» **WHAT YOU SHOULD DO**
The entries are to be output word for word, with the pictures omitted.

» **DATA TO PROCESS**
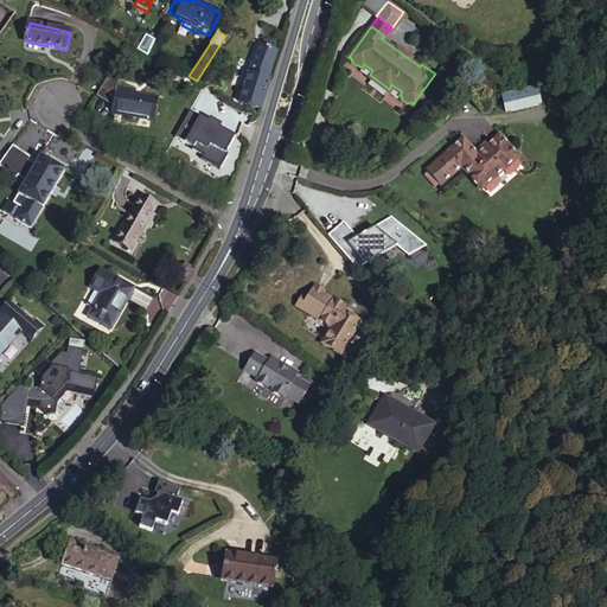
[(250,65),(237,103),(260,110),(269,81),(266,81),(275,50),(259,45),(253,65),(250,65)]
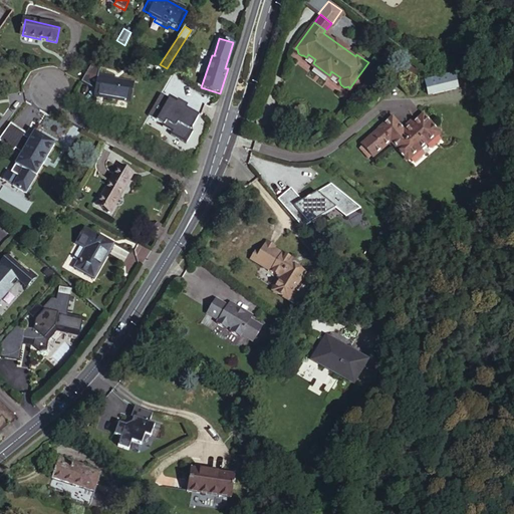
[(147,58),(142,69),(154,76),(160,66),(147,58)]
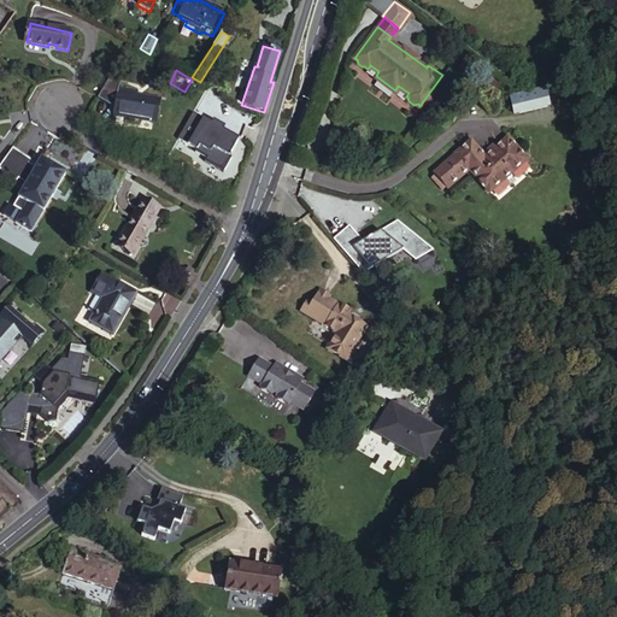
[(548,106),(547,89),(541,82),(530,90),(512,92),(512,109),(548,106)]
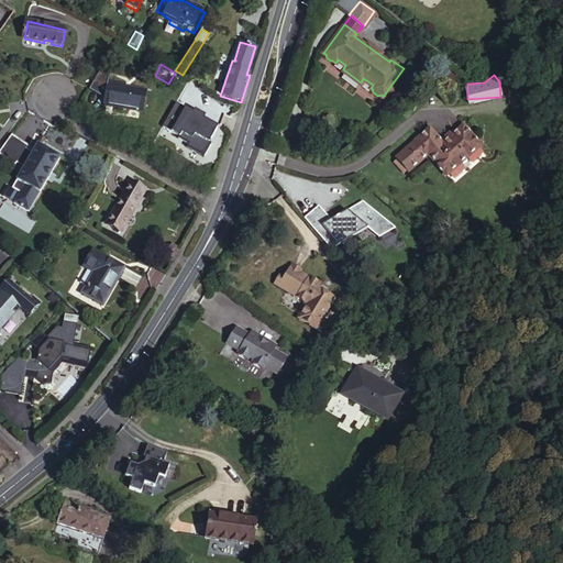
[(109,77),(103,105),(144,112),(147,89),(123,85),(124,80),(109,77)]
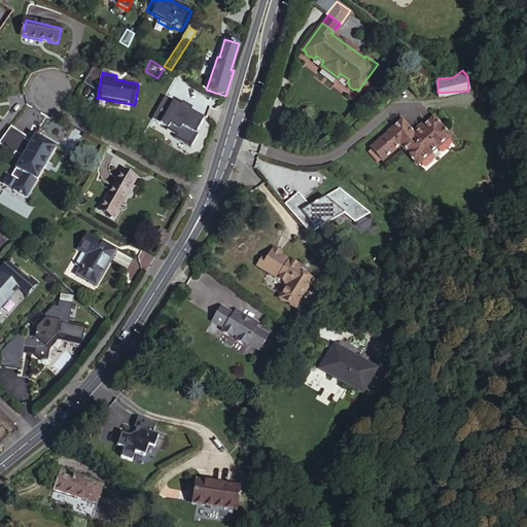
[(180,104),(164,95),(151,117),(167,127),(166,129),(175,134),(174,136),(189,146),(197,133),(195,132),(203,117),(189,110),(186,108),(185,110),(179,106),(180,104)]
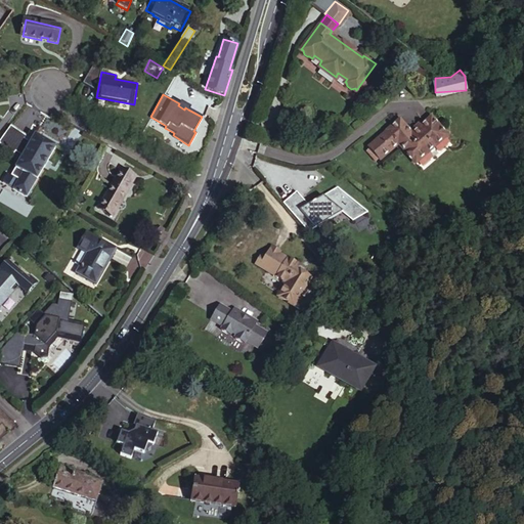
[(185,107),(188,110),(190,106),(181,101),(179,103),(178,105),(184,110),(185,107)]
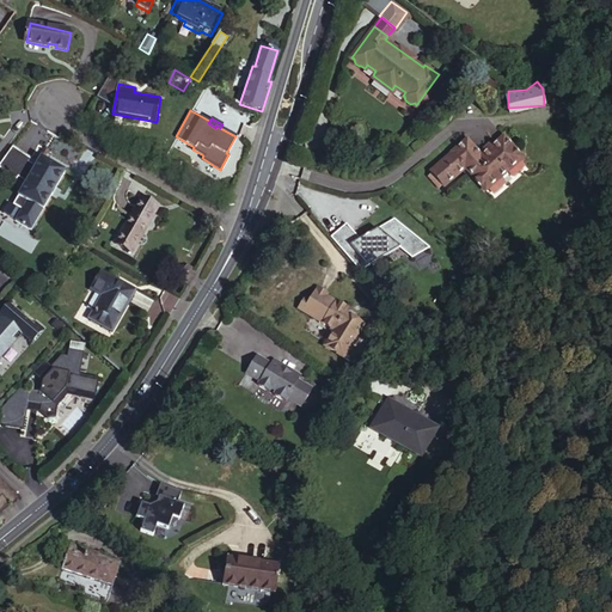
[(522,161),(505,139),(481,157),(467,141),(452,153),(453,155),(429,173),(441,189),(465,170),(484,194),(522,161)]
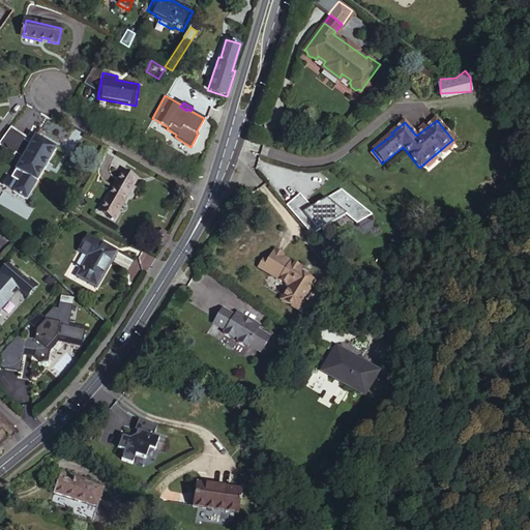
[(33,137),(8,179),(17,183),(11,193),(25,200),(54,149),(33,137)]
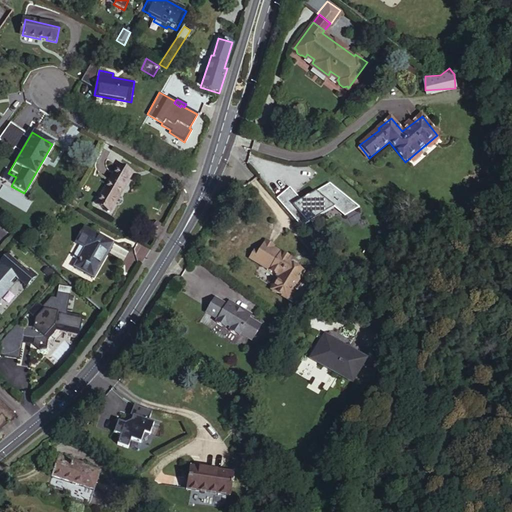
[(118,167),(97,205),(111,213),(133,175),(118,167)]
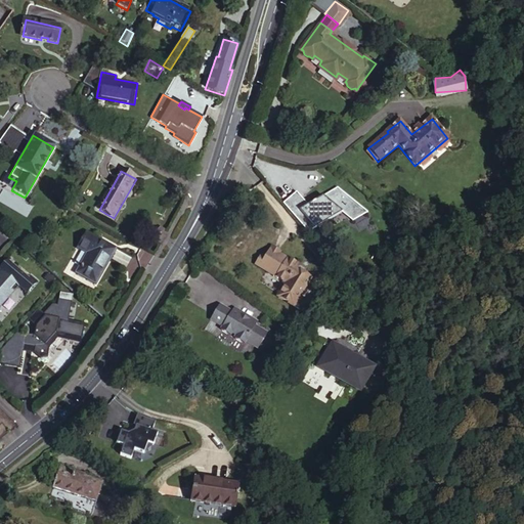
[(354,204),(328,181),(299,200),(288,185),(275,195),(300,225),(306,220),(329,202),(344,215),(354,204)]
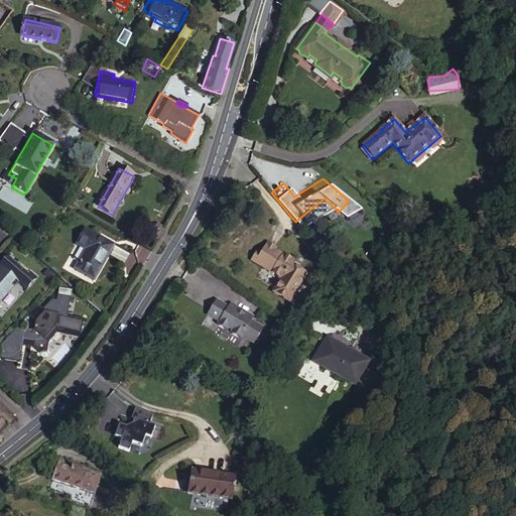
[(324,199),(301,217),(306,223),(333,207),(324,199)]
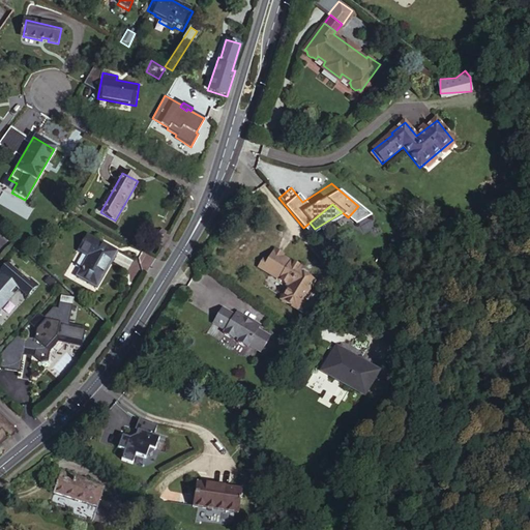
[(88,236),(78,253),(87,258),(77,278),(97,290),(117,253),(88,236)]
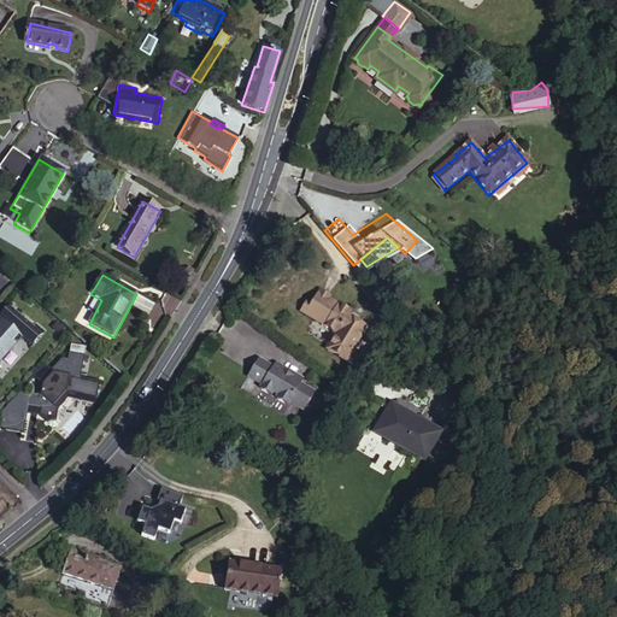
[(317,288),(310,301),(317,306),(321,305),(325,295),(327,294),(317,288)]
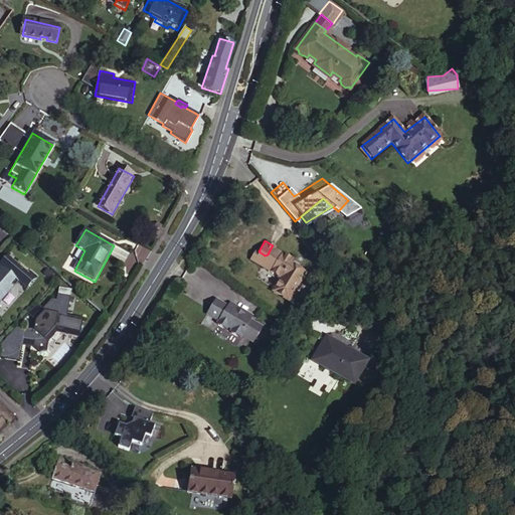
[(259,251),(254,248),(248,258),(280,277),(272,290),(288,300),(303,273),(295,269),(297,267),(289,263),(292,259),(272,246),(268,254),(265,255),(259,251)]
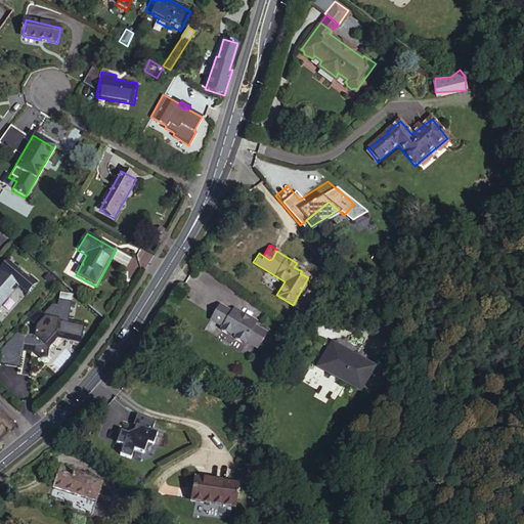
[(0,302),(14,286),(27,293),(36,284),(8,259),(0,268),(0,272),(1,274),(0,275),(0,302)]
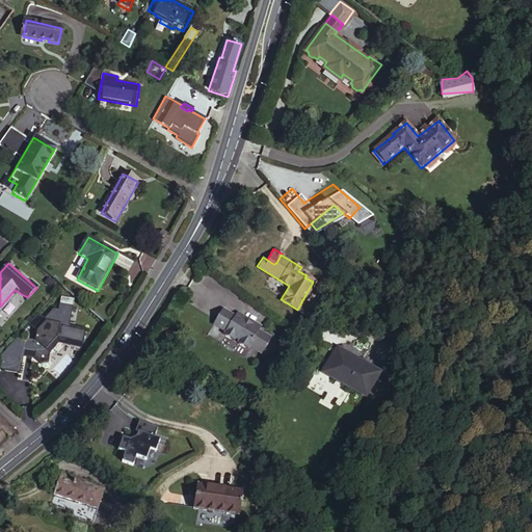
[(309,272),(301,267),(298,271),(307,275),(309,272)]
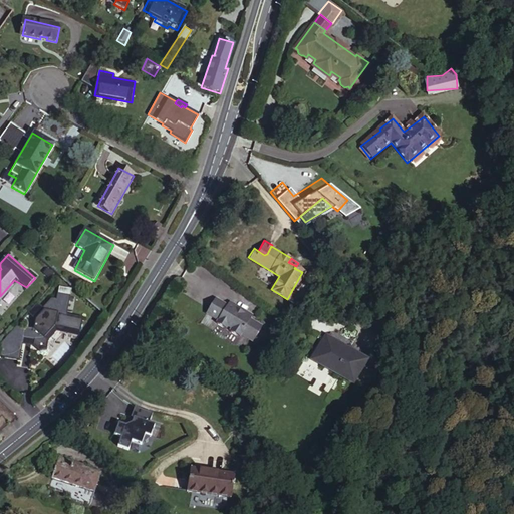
[(37,301),(28,312),(35,318),(33,327),(17,324),(0,343),(0,352),(4,356),(21,361),(27,339),(36,342),(35,346),(43,349),(45,341),(41,339),(53,327),(77,334),(81,320),(65,315),(71,297),(58,293),(56,299),(52,297),(43,307),(37,301)]
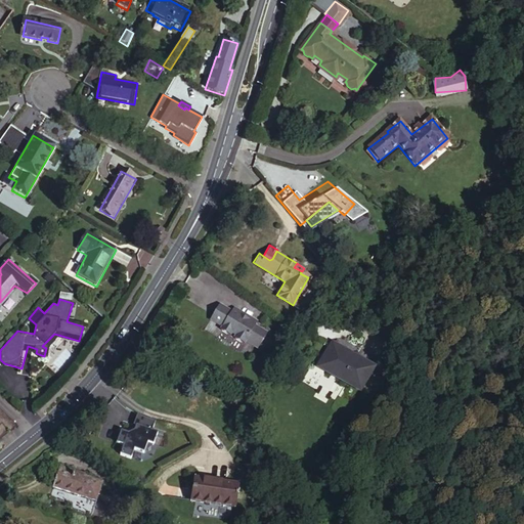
[(245,341),(257,348),(266,333),(254,325),(239,316),(239,315),(231,310),(230,311),(218,304),(209,319),(221,326),(219,330),(229,336),(230,333),(235,335),(233,338),(244,344),(245,341)]
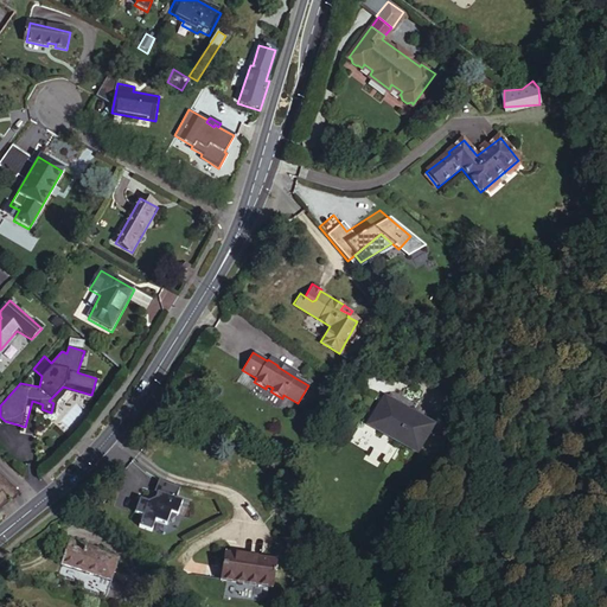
[(110,356),(108,358),(121,370),(123,366),(110,356)]
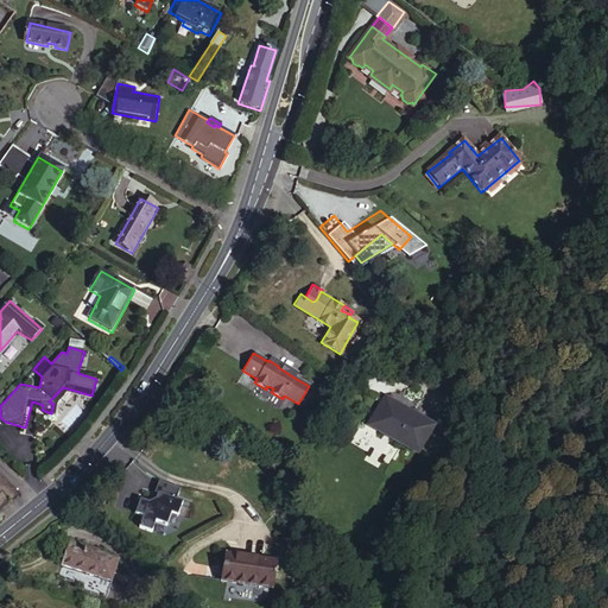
[(270,358),(268,360),(278,366),(278,367),(295,378),(297,374),(270,358)]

» **PROBLEM SOLUTION**
[(250,65),(237,103),(260,110),(269,81),(266,81),(275,50),(259,45),(253,65),(250,65)]
[(147,58),(142,69),(154,76),(160,66),(147,58)]
[(548,106),(547,89),(541,82),(530,90),(512,92),(512,109),(548,106)]
[(109,77),(103,105),(144,112),(147,89),(123,85),(124,80),(109,77)]
[(180,104),(164,95),(151,117),(167,127),(166,129),(175,134),(174,136),(189,146),(197,133),(195,132),(203,117),(189,110),(186,108),(185,110),(179,106),(180,104)]
[(185,107),(188,110),(190,106),(181,101),(179,103),(178,105),(184,110),(185,107)]
[(522,161),(505,139),(481,157),(467,141),(452,153),(453,155),(429,173),(441,189),(465,170),(484,194),(522,161)]
[(33,137),(8,179),(17,183),(11,193),(25,200),(54,149),(33,137)]
[(118,167),(97,205),(111,213),(133,175),(118,167)]
[(354,204),(328,181),(299,200),(288,185),(275,195),(300,225),(306,220),(329,202),(344,215),(354,204)]
[(324,199),(301,217),(306,223),(333,207),(324,199)]
[(88,236),(78,253),(87,258),(77,278),(97,290),(117,253),(88,236)]
[(317,288),(310,301),(317,306),(321,305),(325,295),(327,294),(317,288)]
[(259,251),(254,248),(248,258),(280,277),(272,290),(288,300),(303,273),(295,269),(297,267),(289,263),(292,259),(272,246),(268,254),(265,255),(259,251)]
[(0,302),(14,286),(27,293),(36,284),(8,259),(0,268),(0,272),(1,274),(0,275),(0,302)]
[(309,272),(301,267),(298,271),(307,275),(309,272)]
[(37,301),(28,312),(35,318),(33,327),(17,324),(0,343),(0,352),(4,356),(21,361),(27,339),(36,342),(35,346),(43,349),(45,341),(41,339),(53,327),(77,334),(81,320),(65,315),(71,297),(58,293),(56,299),(52,297),(43,307),(37,301)]
[(245,341),(257,348),(266,333),(254,325),(239,316),(239,315),(231,310),(230,311),(218,304),(209,319),(221,326),(219,330),(229,336),(230,333),(235,335),(233,338),(244,344),(245,341)]
[(110,356),(108,358),(121,370),(123,366),(110,356)]
[(270,358),(268,360),(278,366),(278,367),(295,378),(297,374),(270,358)]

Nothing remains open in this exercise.